Each record, word for word and stripped of pictures, is what the answer should contain.

══ SUPPLIED ENTRIES

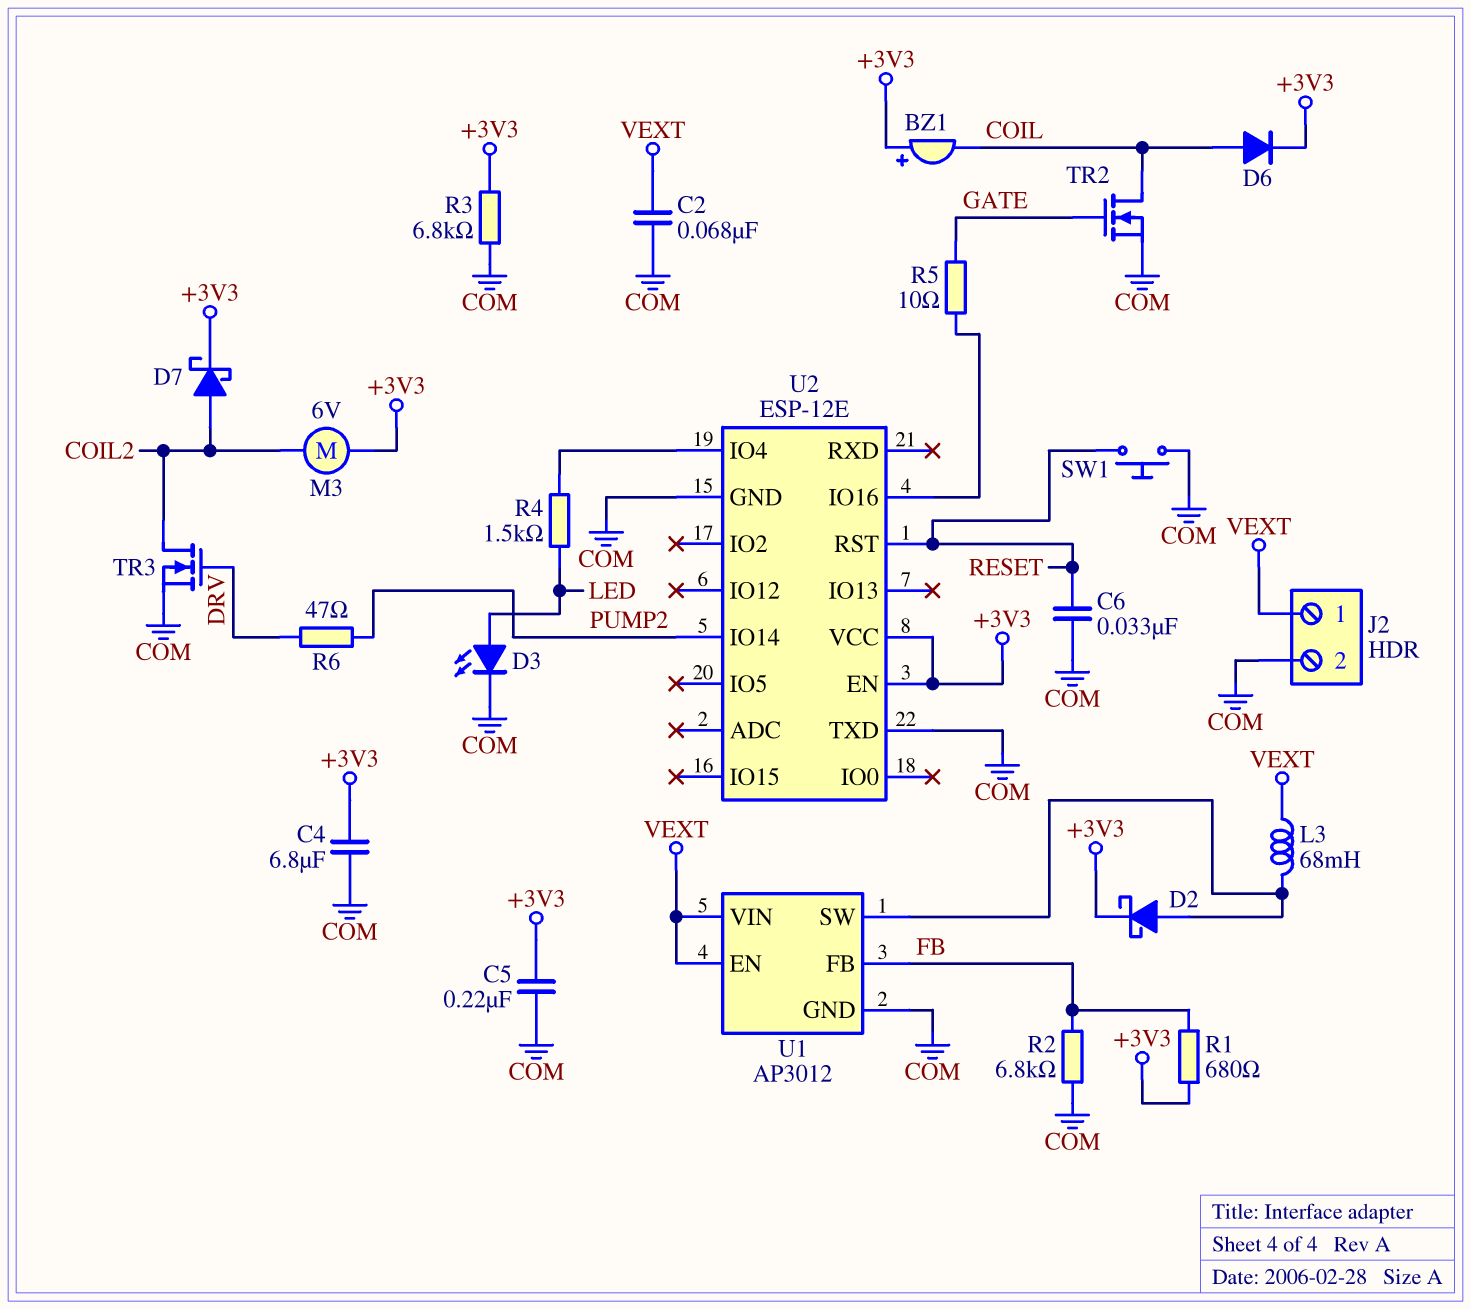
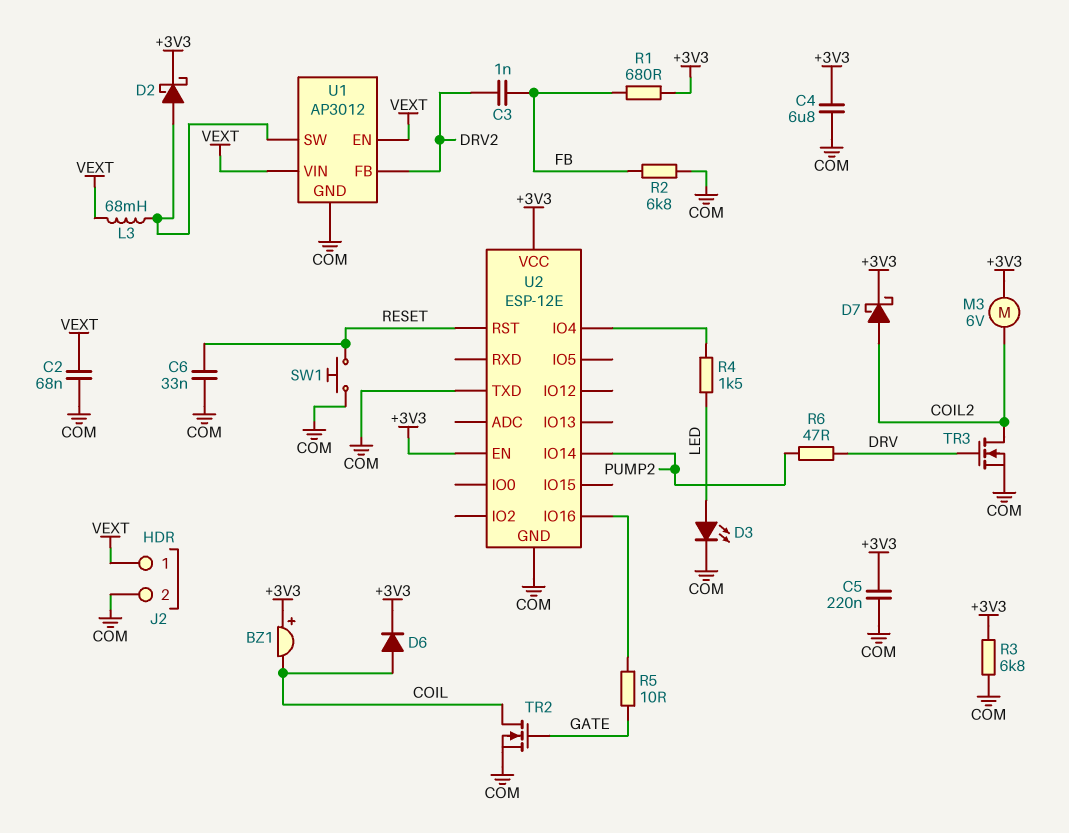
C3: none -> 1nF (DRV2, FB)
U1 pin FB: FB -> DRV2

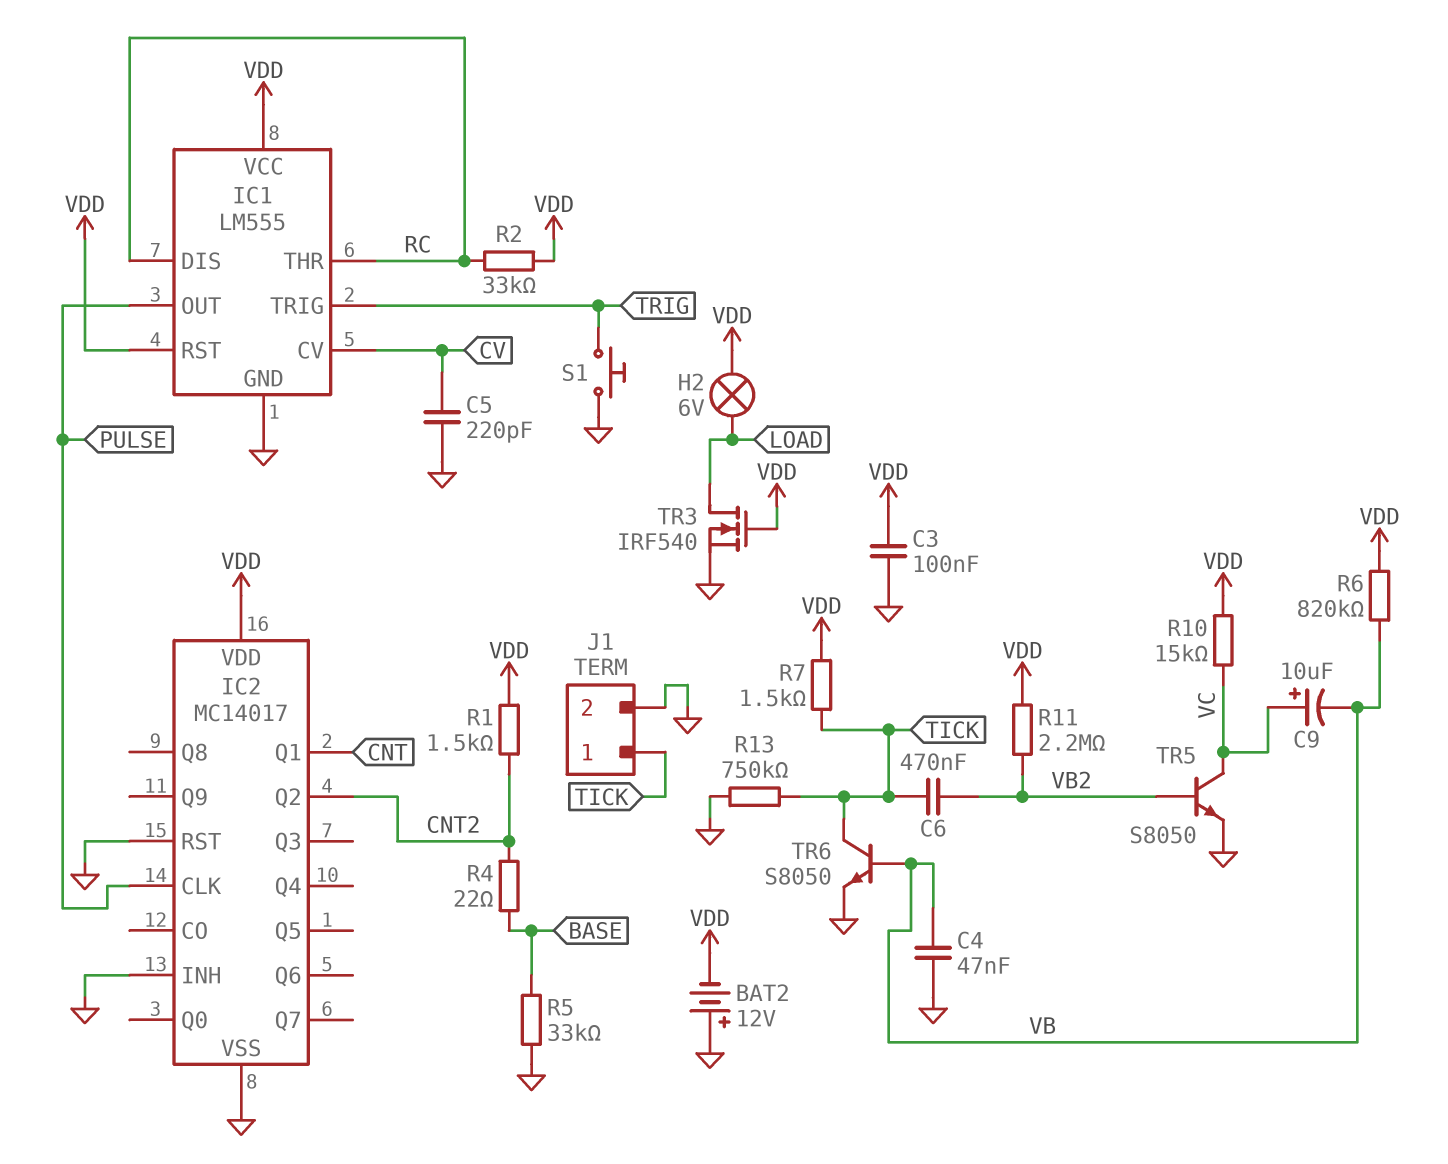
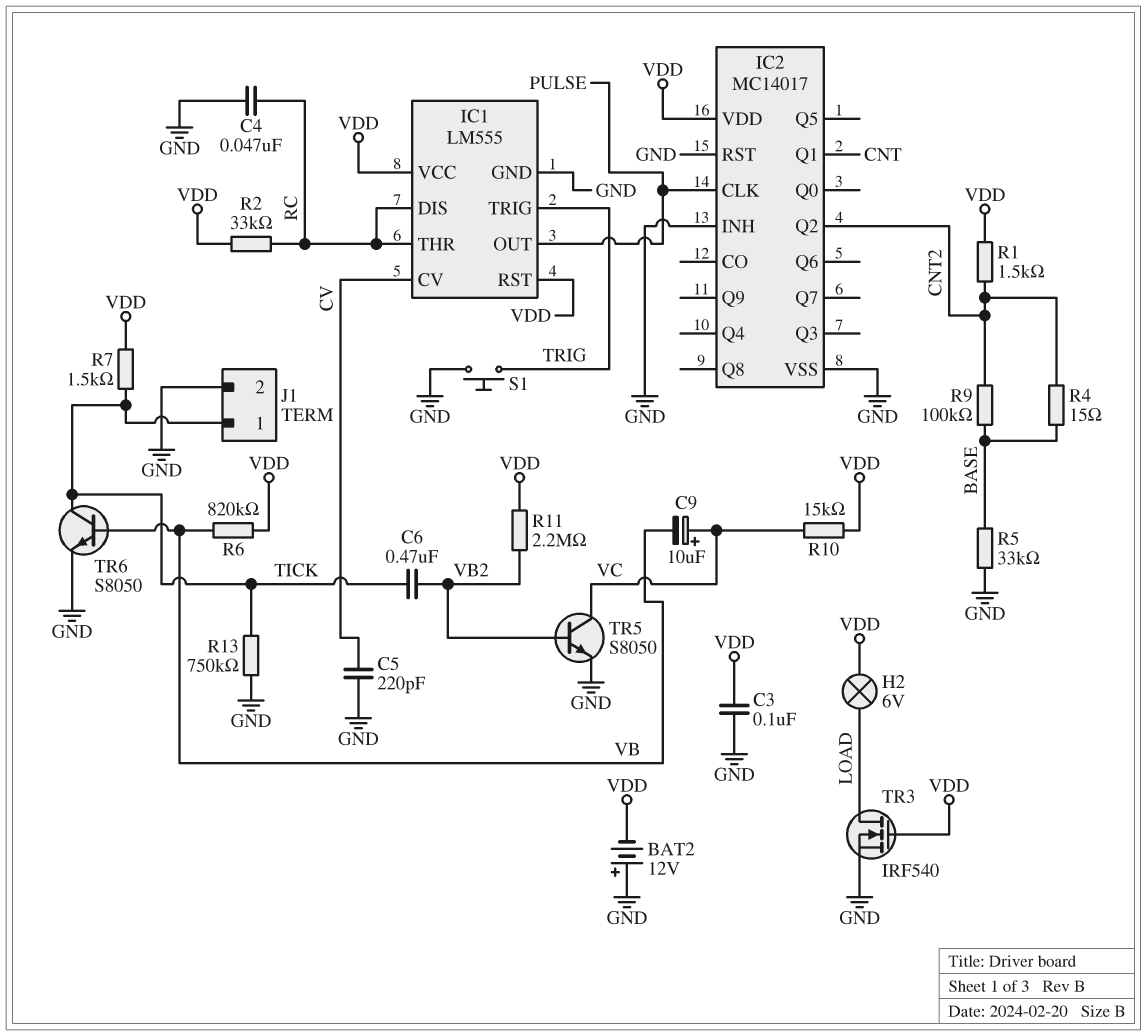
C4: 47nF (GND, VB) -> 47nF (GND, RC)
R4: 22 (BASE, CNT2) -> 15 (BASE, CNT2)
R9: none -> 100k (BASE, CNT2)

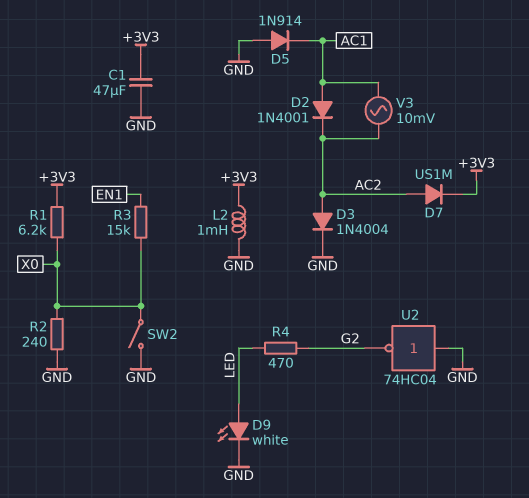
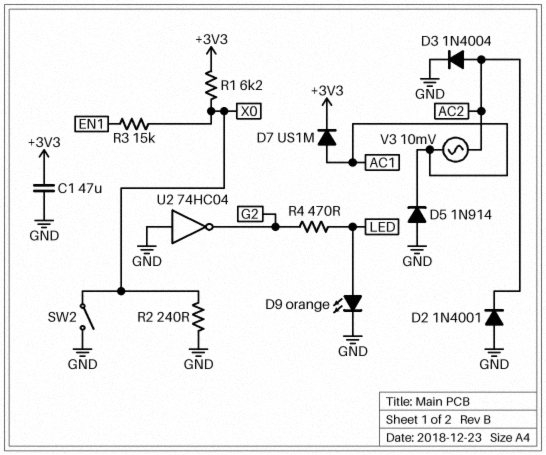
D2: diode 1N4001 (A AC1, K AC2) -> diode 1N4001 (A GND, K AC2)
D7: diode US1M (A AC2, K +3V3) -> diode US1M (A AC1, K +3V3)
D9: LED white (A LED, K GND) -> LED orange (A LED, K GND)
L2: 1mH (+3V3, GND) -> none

════

● **RESPONSE TO THE TASK**
C3: none -> 1nF (DRV2, FB)
U1 pin FB: FB -> DRV2

C4: 47nF (GND, VB) -> 47nF (GND, RC)
R4: 22 (BASE, CNT2) -> 15 (BASE, CNT2)
R9: none -> 100k (BASE, CNT2)

D2: diode 1N4001 (A AC1, K AC2) -> diode 1N4001 (A GND, K AC2)
D7: diode US1M (A AC2, K +3V3) -> diode US1M (A AC1, K +3V3)
D9: LED white (A LED, K GND) -> LED orange (A LED, K GND)
L2: 1mH (+3V3, GND) -> none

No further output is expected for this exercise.